Each record below needs to be copied out exactly as it stands.
.....
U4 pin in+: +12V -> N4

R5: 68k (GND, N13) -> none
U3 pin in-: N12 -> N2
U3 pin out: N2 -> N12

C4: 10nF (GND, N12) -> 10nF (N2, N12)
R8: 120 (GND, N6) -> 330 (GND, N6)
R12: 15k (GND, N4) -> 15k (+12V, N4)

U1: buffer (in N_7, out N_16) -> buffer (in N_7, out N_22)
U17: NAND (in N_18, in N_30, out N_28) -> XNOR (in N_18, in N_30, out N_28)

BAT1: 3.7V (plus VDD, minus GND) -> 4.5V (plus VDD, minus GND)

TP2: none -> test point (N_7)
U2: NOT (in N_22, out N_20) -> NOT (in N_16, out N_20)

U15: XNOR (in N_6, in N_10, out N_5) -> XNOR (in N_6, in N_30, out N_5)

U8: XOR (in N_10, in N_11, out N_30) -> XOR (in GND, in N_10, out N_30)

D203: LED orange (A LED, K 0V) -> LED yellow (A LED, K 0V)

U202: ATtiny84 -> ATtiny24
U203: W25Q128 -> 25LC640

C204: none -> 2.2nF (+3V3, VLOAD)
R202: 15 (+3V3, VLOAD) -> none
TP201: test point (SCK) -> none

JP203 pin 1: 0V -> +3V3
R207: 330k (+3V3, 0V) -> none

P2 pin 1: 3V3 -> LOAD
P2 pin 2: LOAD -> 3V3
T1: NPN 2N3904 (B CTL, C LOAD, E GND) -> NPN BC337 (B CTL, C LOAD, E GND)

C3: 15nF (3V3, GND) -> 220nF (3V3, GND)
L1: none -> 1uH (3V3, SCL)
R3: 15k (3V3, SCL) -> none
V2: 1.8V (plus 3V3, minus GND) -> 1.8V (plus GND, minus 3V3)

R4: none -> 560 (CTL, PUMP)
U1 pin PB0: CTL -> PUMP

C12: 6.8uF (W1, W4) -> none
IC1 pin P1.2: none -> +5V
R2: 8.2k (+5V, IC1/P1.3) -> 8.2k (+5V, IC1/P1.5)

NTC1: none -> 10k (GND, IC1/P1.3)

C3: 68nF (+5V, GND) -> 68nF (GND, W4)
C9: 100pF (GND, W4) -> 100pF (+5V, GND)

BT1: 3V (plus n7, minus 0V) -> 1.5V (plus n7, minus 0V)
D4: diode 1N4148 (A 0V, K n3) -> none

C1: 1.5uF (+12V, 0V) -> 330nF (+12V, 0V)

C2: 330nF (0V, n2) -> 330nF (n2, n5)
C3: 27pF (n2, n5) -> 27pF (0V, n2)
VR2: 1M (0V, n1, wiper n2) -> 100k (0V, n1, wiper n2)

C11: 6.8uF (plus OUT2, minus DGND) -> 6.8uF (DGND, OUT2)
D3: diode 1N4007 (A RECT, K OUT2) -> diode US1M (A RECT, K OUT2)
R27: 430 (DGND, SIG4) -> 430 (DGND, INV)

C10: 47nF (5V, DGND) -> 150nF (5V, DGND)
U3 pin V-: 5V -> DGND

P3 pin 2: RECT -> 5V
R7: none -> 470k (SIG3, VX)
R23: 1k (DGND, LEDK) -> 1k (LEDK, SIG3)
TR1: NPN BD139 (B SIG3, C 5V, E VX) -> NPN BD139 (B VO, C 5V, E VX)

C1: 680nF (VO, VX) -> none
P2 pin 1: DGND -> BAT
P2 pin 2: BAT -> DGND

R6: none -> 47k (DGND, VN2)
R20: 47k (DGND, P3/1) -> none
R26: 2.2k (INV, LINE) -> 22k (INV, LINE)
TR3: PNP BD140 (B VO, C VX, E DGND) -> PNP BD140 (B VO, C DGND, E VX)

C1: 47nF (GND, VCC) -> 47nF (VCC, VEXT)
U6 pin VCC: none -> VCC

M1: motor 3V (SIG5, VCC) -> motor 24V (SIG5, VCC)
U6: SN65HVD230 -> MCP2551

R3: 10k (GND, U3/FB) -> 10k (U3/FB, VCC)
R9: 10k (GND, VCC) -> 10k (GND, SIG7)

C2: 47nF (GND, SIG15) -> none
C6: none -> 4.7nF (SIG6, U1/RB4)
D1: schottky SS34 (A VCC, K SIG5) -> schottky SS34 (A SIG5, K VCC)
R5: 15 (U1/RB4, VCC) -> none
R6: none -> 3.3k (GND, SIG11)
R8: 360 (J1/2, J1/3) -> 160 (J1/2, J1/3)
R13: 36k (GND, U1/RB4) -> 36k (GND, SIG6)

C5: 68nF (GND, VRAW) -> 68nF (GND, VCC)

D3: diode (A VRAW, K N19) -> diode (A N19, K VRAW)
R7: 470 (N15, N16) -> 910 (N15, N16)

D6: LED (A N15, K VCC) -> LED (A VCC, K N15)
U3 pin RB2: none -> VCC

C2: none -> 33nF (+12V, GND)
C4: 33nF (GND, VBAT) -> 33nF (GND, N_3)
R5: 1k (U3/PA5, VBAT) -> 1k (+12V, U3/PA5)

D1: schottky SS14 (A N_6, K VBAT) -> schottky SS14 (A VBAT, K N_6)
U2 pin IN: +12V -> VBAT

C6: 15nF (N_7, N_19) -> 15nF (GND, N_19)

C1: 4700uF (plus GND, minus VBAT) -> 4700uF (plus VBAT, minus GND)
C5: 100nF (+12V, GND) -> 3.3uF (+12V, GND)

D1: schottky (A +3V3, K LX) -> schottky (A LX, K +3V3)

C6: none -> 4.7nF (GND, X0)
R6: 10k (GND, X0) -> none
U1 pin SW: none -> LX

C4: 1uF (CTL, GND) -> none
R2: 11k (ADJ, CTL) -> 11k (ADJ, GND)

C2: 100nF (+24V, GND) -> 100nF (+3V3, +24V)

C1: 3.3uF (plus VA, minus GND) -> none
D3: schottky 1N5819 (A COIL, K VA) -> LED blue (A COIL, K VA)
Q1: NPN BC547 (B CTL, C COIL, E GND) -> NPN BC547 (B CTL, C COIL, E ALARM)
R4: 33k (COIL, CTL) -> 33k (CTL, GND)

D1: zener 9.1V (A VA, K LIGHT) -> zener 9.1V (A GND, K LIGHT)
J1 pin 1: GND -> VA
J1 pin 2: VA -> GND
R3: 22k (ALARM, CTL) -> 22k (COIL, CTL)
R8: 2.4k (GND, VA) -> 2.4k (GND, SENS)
.....
(ANSWER SECTION):
U4 pin in+: +12V -> N4

R5: 68k (GND, N13) -> none
U3 pin in-: N12 -> N2
U3 pin out: N2 -> N12

C4: 10nF (GND, N12) -> 10nF (N2, N12)
R8: 120 (GND, N6) -> 330 (GND, N6)
R12: 15k (GND, N4) -> 15k (+12V, N4)

U1: buffer (in N_7, out N_16) -> buffer (in N_7, out N_22)
U17: NAND (in N_18, in N_30, out N_28) -> XNOR (in N_18, in N_30, out N_28)

BAT1: 3.7V (plus VDD, minus GND) -> 4.5V (plus VDD, minus GND)

TP2: none -> test point (N_7)
U2: NOT (in N_22, out N_20) -> NOT (in N_16, out N_20)

U15: XNOR (in N_6, in N_10, out N_5) -> XNOR (in N_6, in N_30, out N_5)

U8: XOR (in N_10, in N_11, out N_30) -> XOR (in GND, in N_10, out N_30)

D203: LED orange (A LED, K 0V) -> LED yellow (A LED, K 0V)

U202: ATtiny84 -> ATtiny24
U203: W25Q128 -> 25LC640

C204: none -> 2.2nF (+3V3, VLOAD)
R202: 15 (+3V3, VLOAD) -> none
TP201: test point (SCK) -> none

JP203 pin 1: 0V -> +3V3
R207: 330k (+3V3, 0V) -> none

P2 pin 1: 3V3 -> LOAD
P2 pin 2: LOAD -> 3V3
T1: NPN 2N3904 (B CTL, C LOAD, E GND) -> NPN BC337 (B CTL, C LOAD, E GND)

C3: 15nF (3V3, GND) -> 220nF (3V3, GND)
L1: none -> 1uH (3V3, SCL)
R3: 15k (3V3, SCL) -> none
V2: 1.8V (plus 3V3, minus GND) -> 1.8V (plus GND, minus 3V3)

R4: none -> 560 (CTL, PUMP)
U1 pin PB0: CTL -> PUMP

C12: 6.8uF (W1, W4) -> none
IC1 pin P1.2: none -> +5V
R2: 8.2k (+5V, IC1/P1.3) -> 8.2k (+5V, IC1/P1.5)

NTC1: none -> 10k (GND, IC1/P1.3)

C3: 68nF (+5V, GND) -> 68nF (GND, W4)
C9: 100pF (GND, W4) -> 100pF (+5V, GND)

BT1: 3V (plus n7, minus 0V) -> 1.5V (plus n7, minus 0V)
D4: diode 1N4148 (A 0V, K n3) -> none

C1: 1.5uF (+12V, 0V) -> 330nF (+12V, 0V)

C2: 330nF (0V, n2) -> 330nF (n2, n5)
C3: 27pF (n2, n5) -> 27pF (0V, n2)
VR2: 1M (0V, n1, wiper n2) -> 100k (0V, n1, wiper n2)

C11: 6.8uF (plus OUT2, minus DGND) -> 6.8uF (DGND, OUT2)
D3: diode 1N4007 (A RECT, K OUT2) -> diode US1M (A RECT, K OUT2)
R27: 430 (DGND, SIG4) -> 430 (DGND, INV)

C10: 47nF (5V, DGND) -> 150nF (5V, DGND)
U3 pin V-: 5V -> DGND

P3 pin 2: RECT -> 5V
R7: none -> 470k (SIG3, VX)
R23: 1k (DGND, LEDK) -> 1k (LEDK, SIG3)
TR1: NPN BD139 (B SIG3, C 5V, E VX) -> NPN BD139 (B VO, C 5V, E VX)

C1: 680nF (VO, VX) -> none
P2 pin 1: DGND -> BAT
P2 pin 2: BAT -> DGND

R6: none -> 47k (DGND, VN2)
R20: 47k (DGND, P3/1) -> none
R26: 2.2k (INV, LINE) -> 22k (INV, LINE)
TR3: PNP BD140 (B VO, C VX, E DGND) -> PNP BD140 (B VO, C DGND, E VX)

C1: 47nF (GND, VCC) -> 47nF (VCC, VEXT)
U6 pin VCC: none -> VCC

M1: motor 3V (SIG5, VCC) -> motor 24V (SIG5, VCC)
U6: SN65HVD230 -> MCP2551

R3: 10k (GND, U3/FB) -> 10k (U3/FB, VCC)
R9: 10k (GND, VCC) -> 10k (GND, SIG7)

C2: 47nF (GND, SIG15) -> none
C6: none -> 4.7nF (SIG6, U1/RB4)
D1: schottky SS34 (A VCC, K SIG5) -> schottky SS34 (A SIG5, K VCC)
R5: 15 (U1/RB4, VCC) -> none
R6: none -> 3.3k (GND, SIG11)
R8: 360 (J1/2, J1/3) -> 160 (J1/2, J1/3)
R13: 36k (GND, U1/RB4) -> 36k (GND, SIG6)

C5: 68nF (GND, VRAW) -> 68nF (GND, VCC)

D3: diode (A VRAW, K N19) -> diode (A N19, K VRAW)
R7: 470 (N15, N16) -> 910 (N15, N16)

D6: LED (A N15, K VCC) -> LED (A VCC, K N15)
U3 pin RB2: none -> VCC

C2: none -> 33nF (+12V, GND)
C4: 33nF (GND, VBAT) -> 33nF (GND, N_3)
R5: 1k (U3/PA5, VBAT) -> 1k (+12V, U3/PA5)

D1: schottky SS14 (A N_6, K VBAT) -> schottky SS14 (A VBAT, K N_6)
U2 pin IN: +12V -> VBAT

C6: 15nF (N_7, N_19) -> 15nF (GND, N_19)

C1: 4700uF (plus GND, minus VBAT) -> 4700uF (plus VBAT, minus GND)
C5: 100nF (+12V, GND) -> 3.3uF (+12V, GND)

D1: schottky (A +3V3, K LX) -> schottky (A LX, K +3V3)

C6: none -> 4.7nF (GND, X0)
R6: 10k (GND, X0) -> none
U1 pin SW: none -> LX

C4: 1uF (CTL, GND) -> none
R2: 11k (ADJ, CTL) -> 11k (ADJ, GND)

C2: 100nF (+24V, GND) -> 100nF (+3V3, +24V)

C1: 3.3uF (plus VA, minus GND) -> none
D3: schottky 1N5819 (A COIL, K VA) -> LED blue (A COIL, K VA)
Q1: NPN BC547 (B CTL, C COIL, E GND) -> NPN BC547 (B CTL, C COIL, E ALARM)
R4: 33k (COIL, CTL) -> 33k (CTL, GND)

D1: zener 9.1V (A VA, K LIGHT) -> zener 9.1V (A GND, K LIGHT)
J1 pin 1: GND -> VA
J1 pin 2: VA -> GND
R3: 22k (ALARM, CTL) -> 22k (COIL, CTL)
R8: 2.4k (GND, VA) -> 2.4k (GND, SENS)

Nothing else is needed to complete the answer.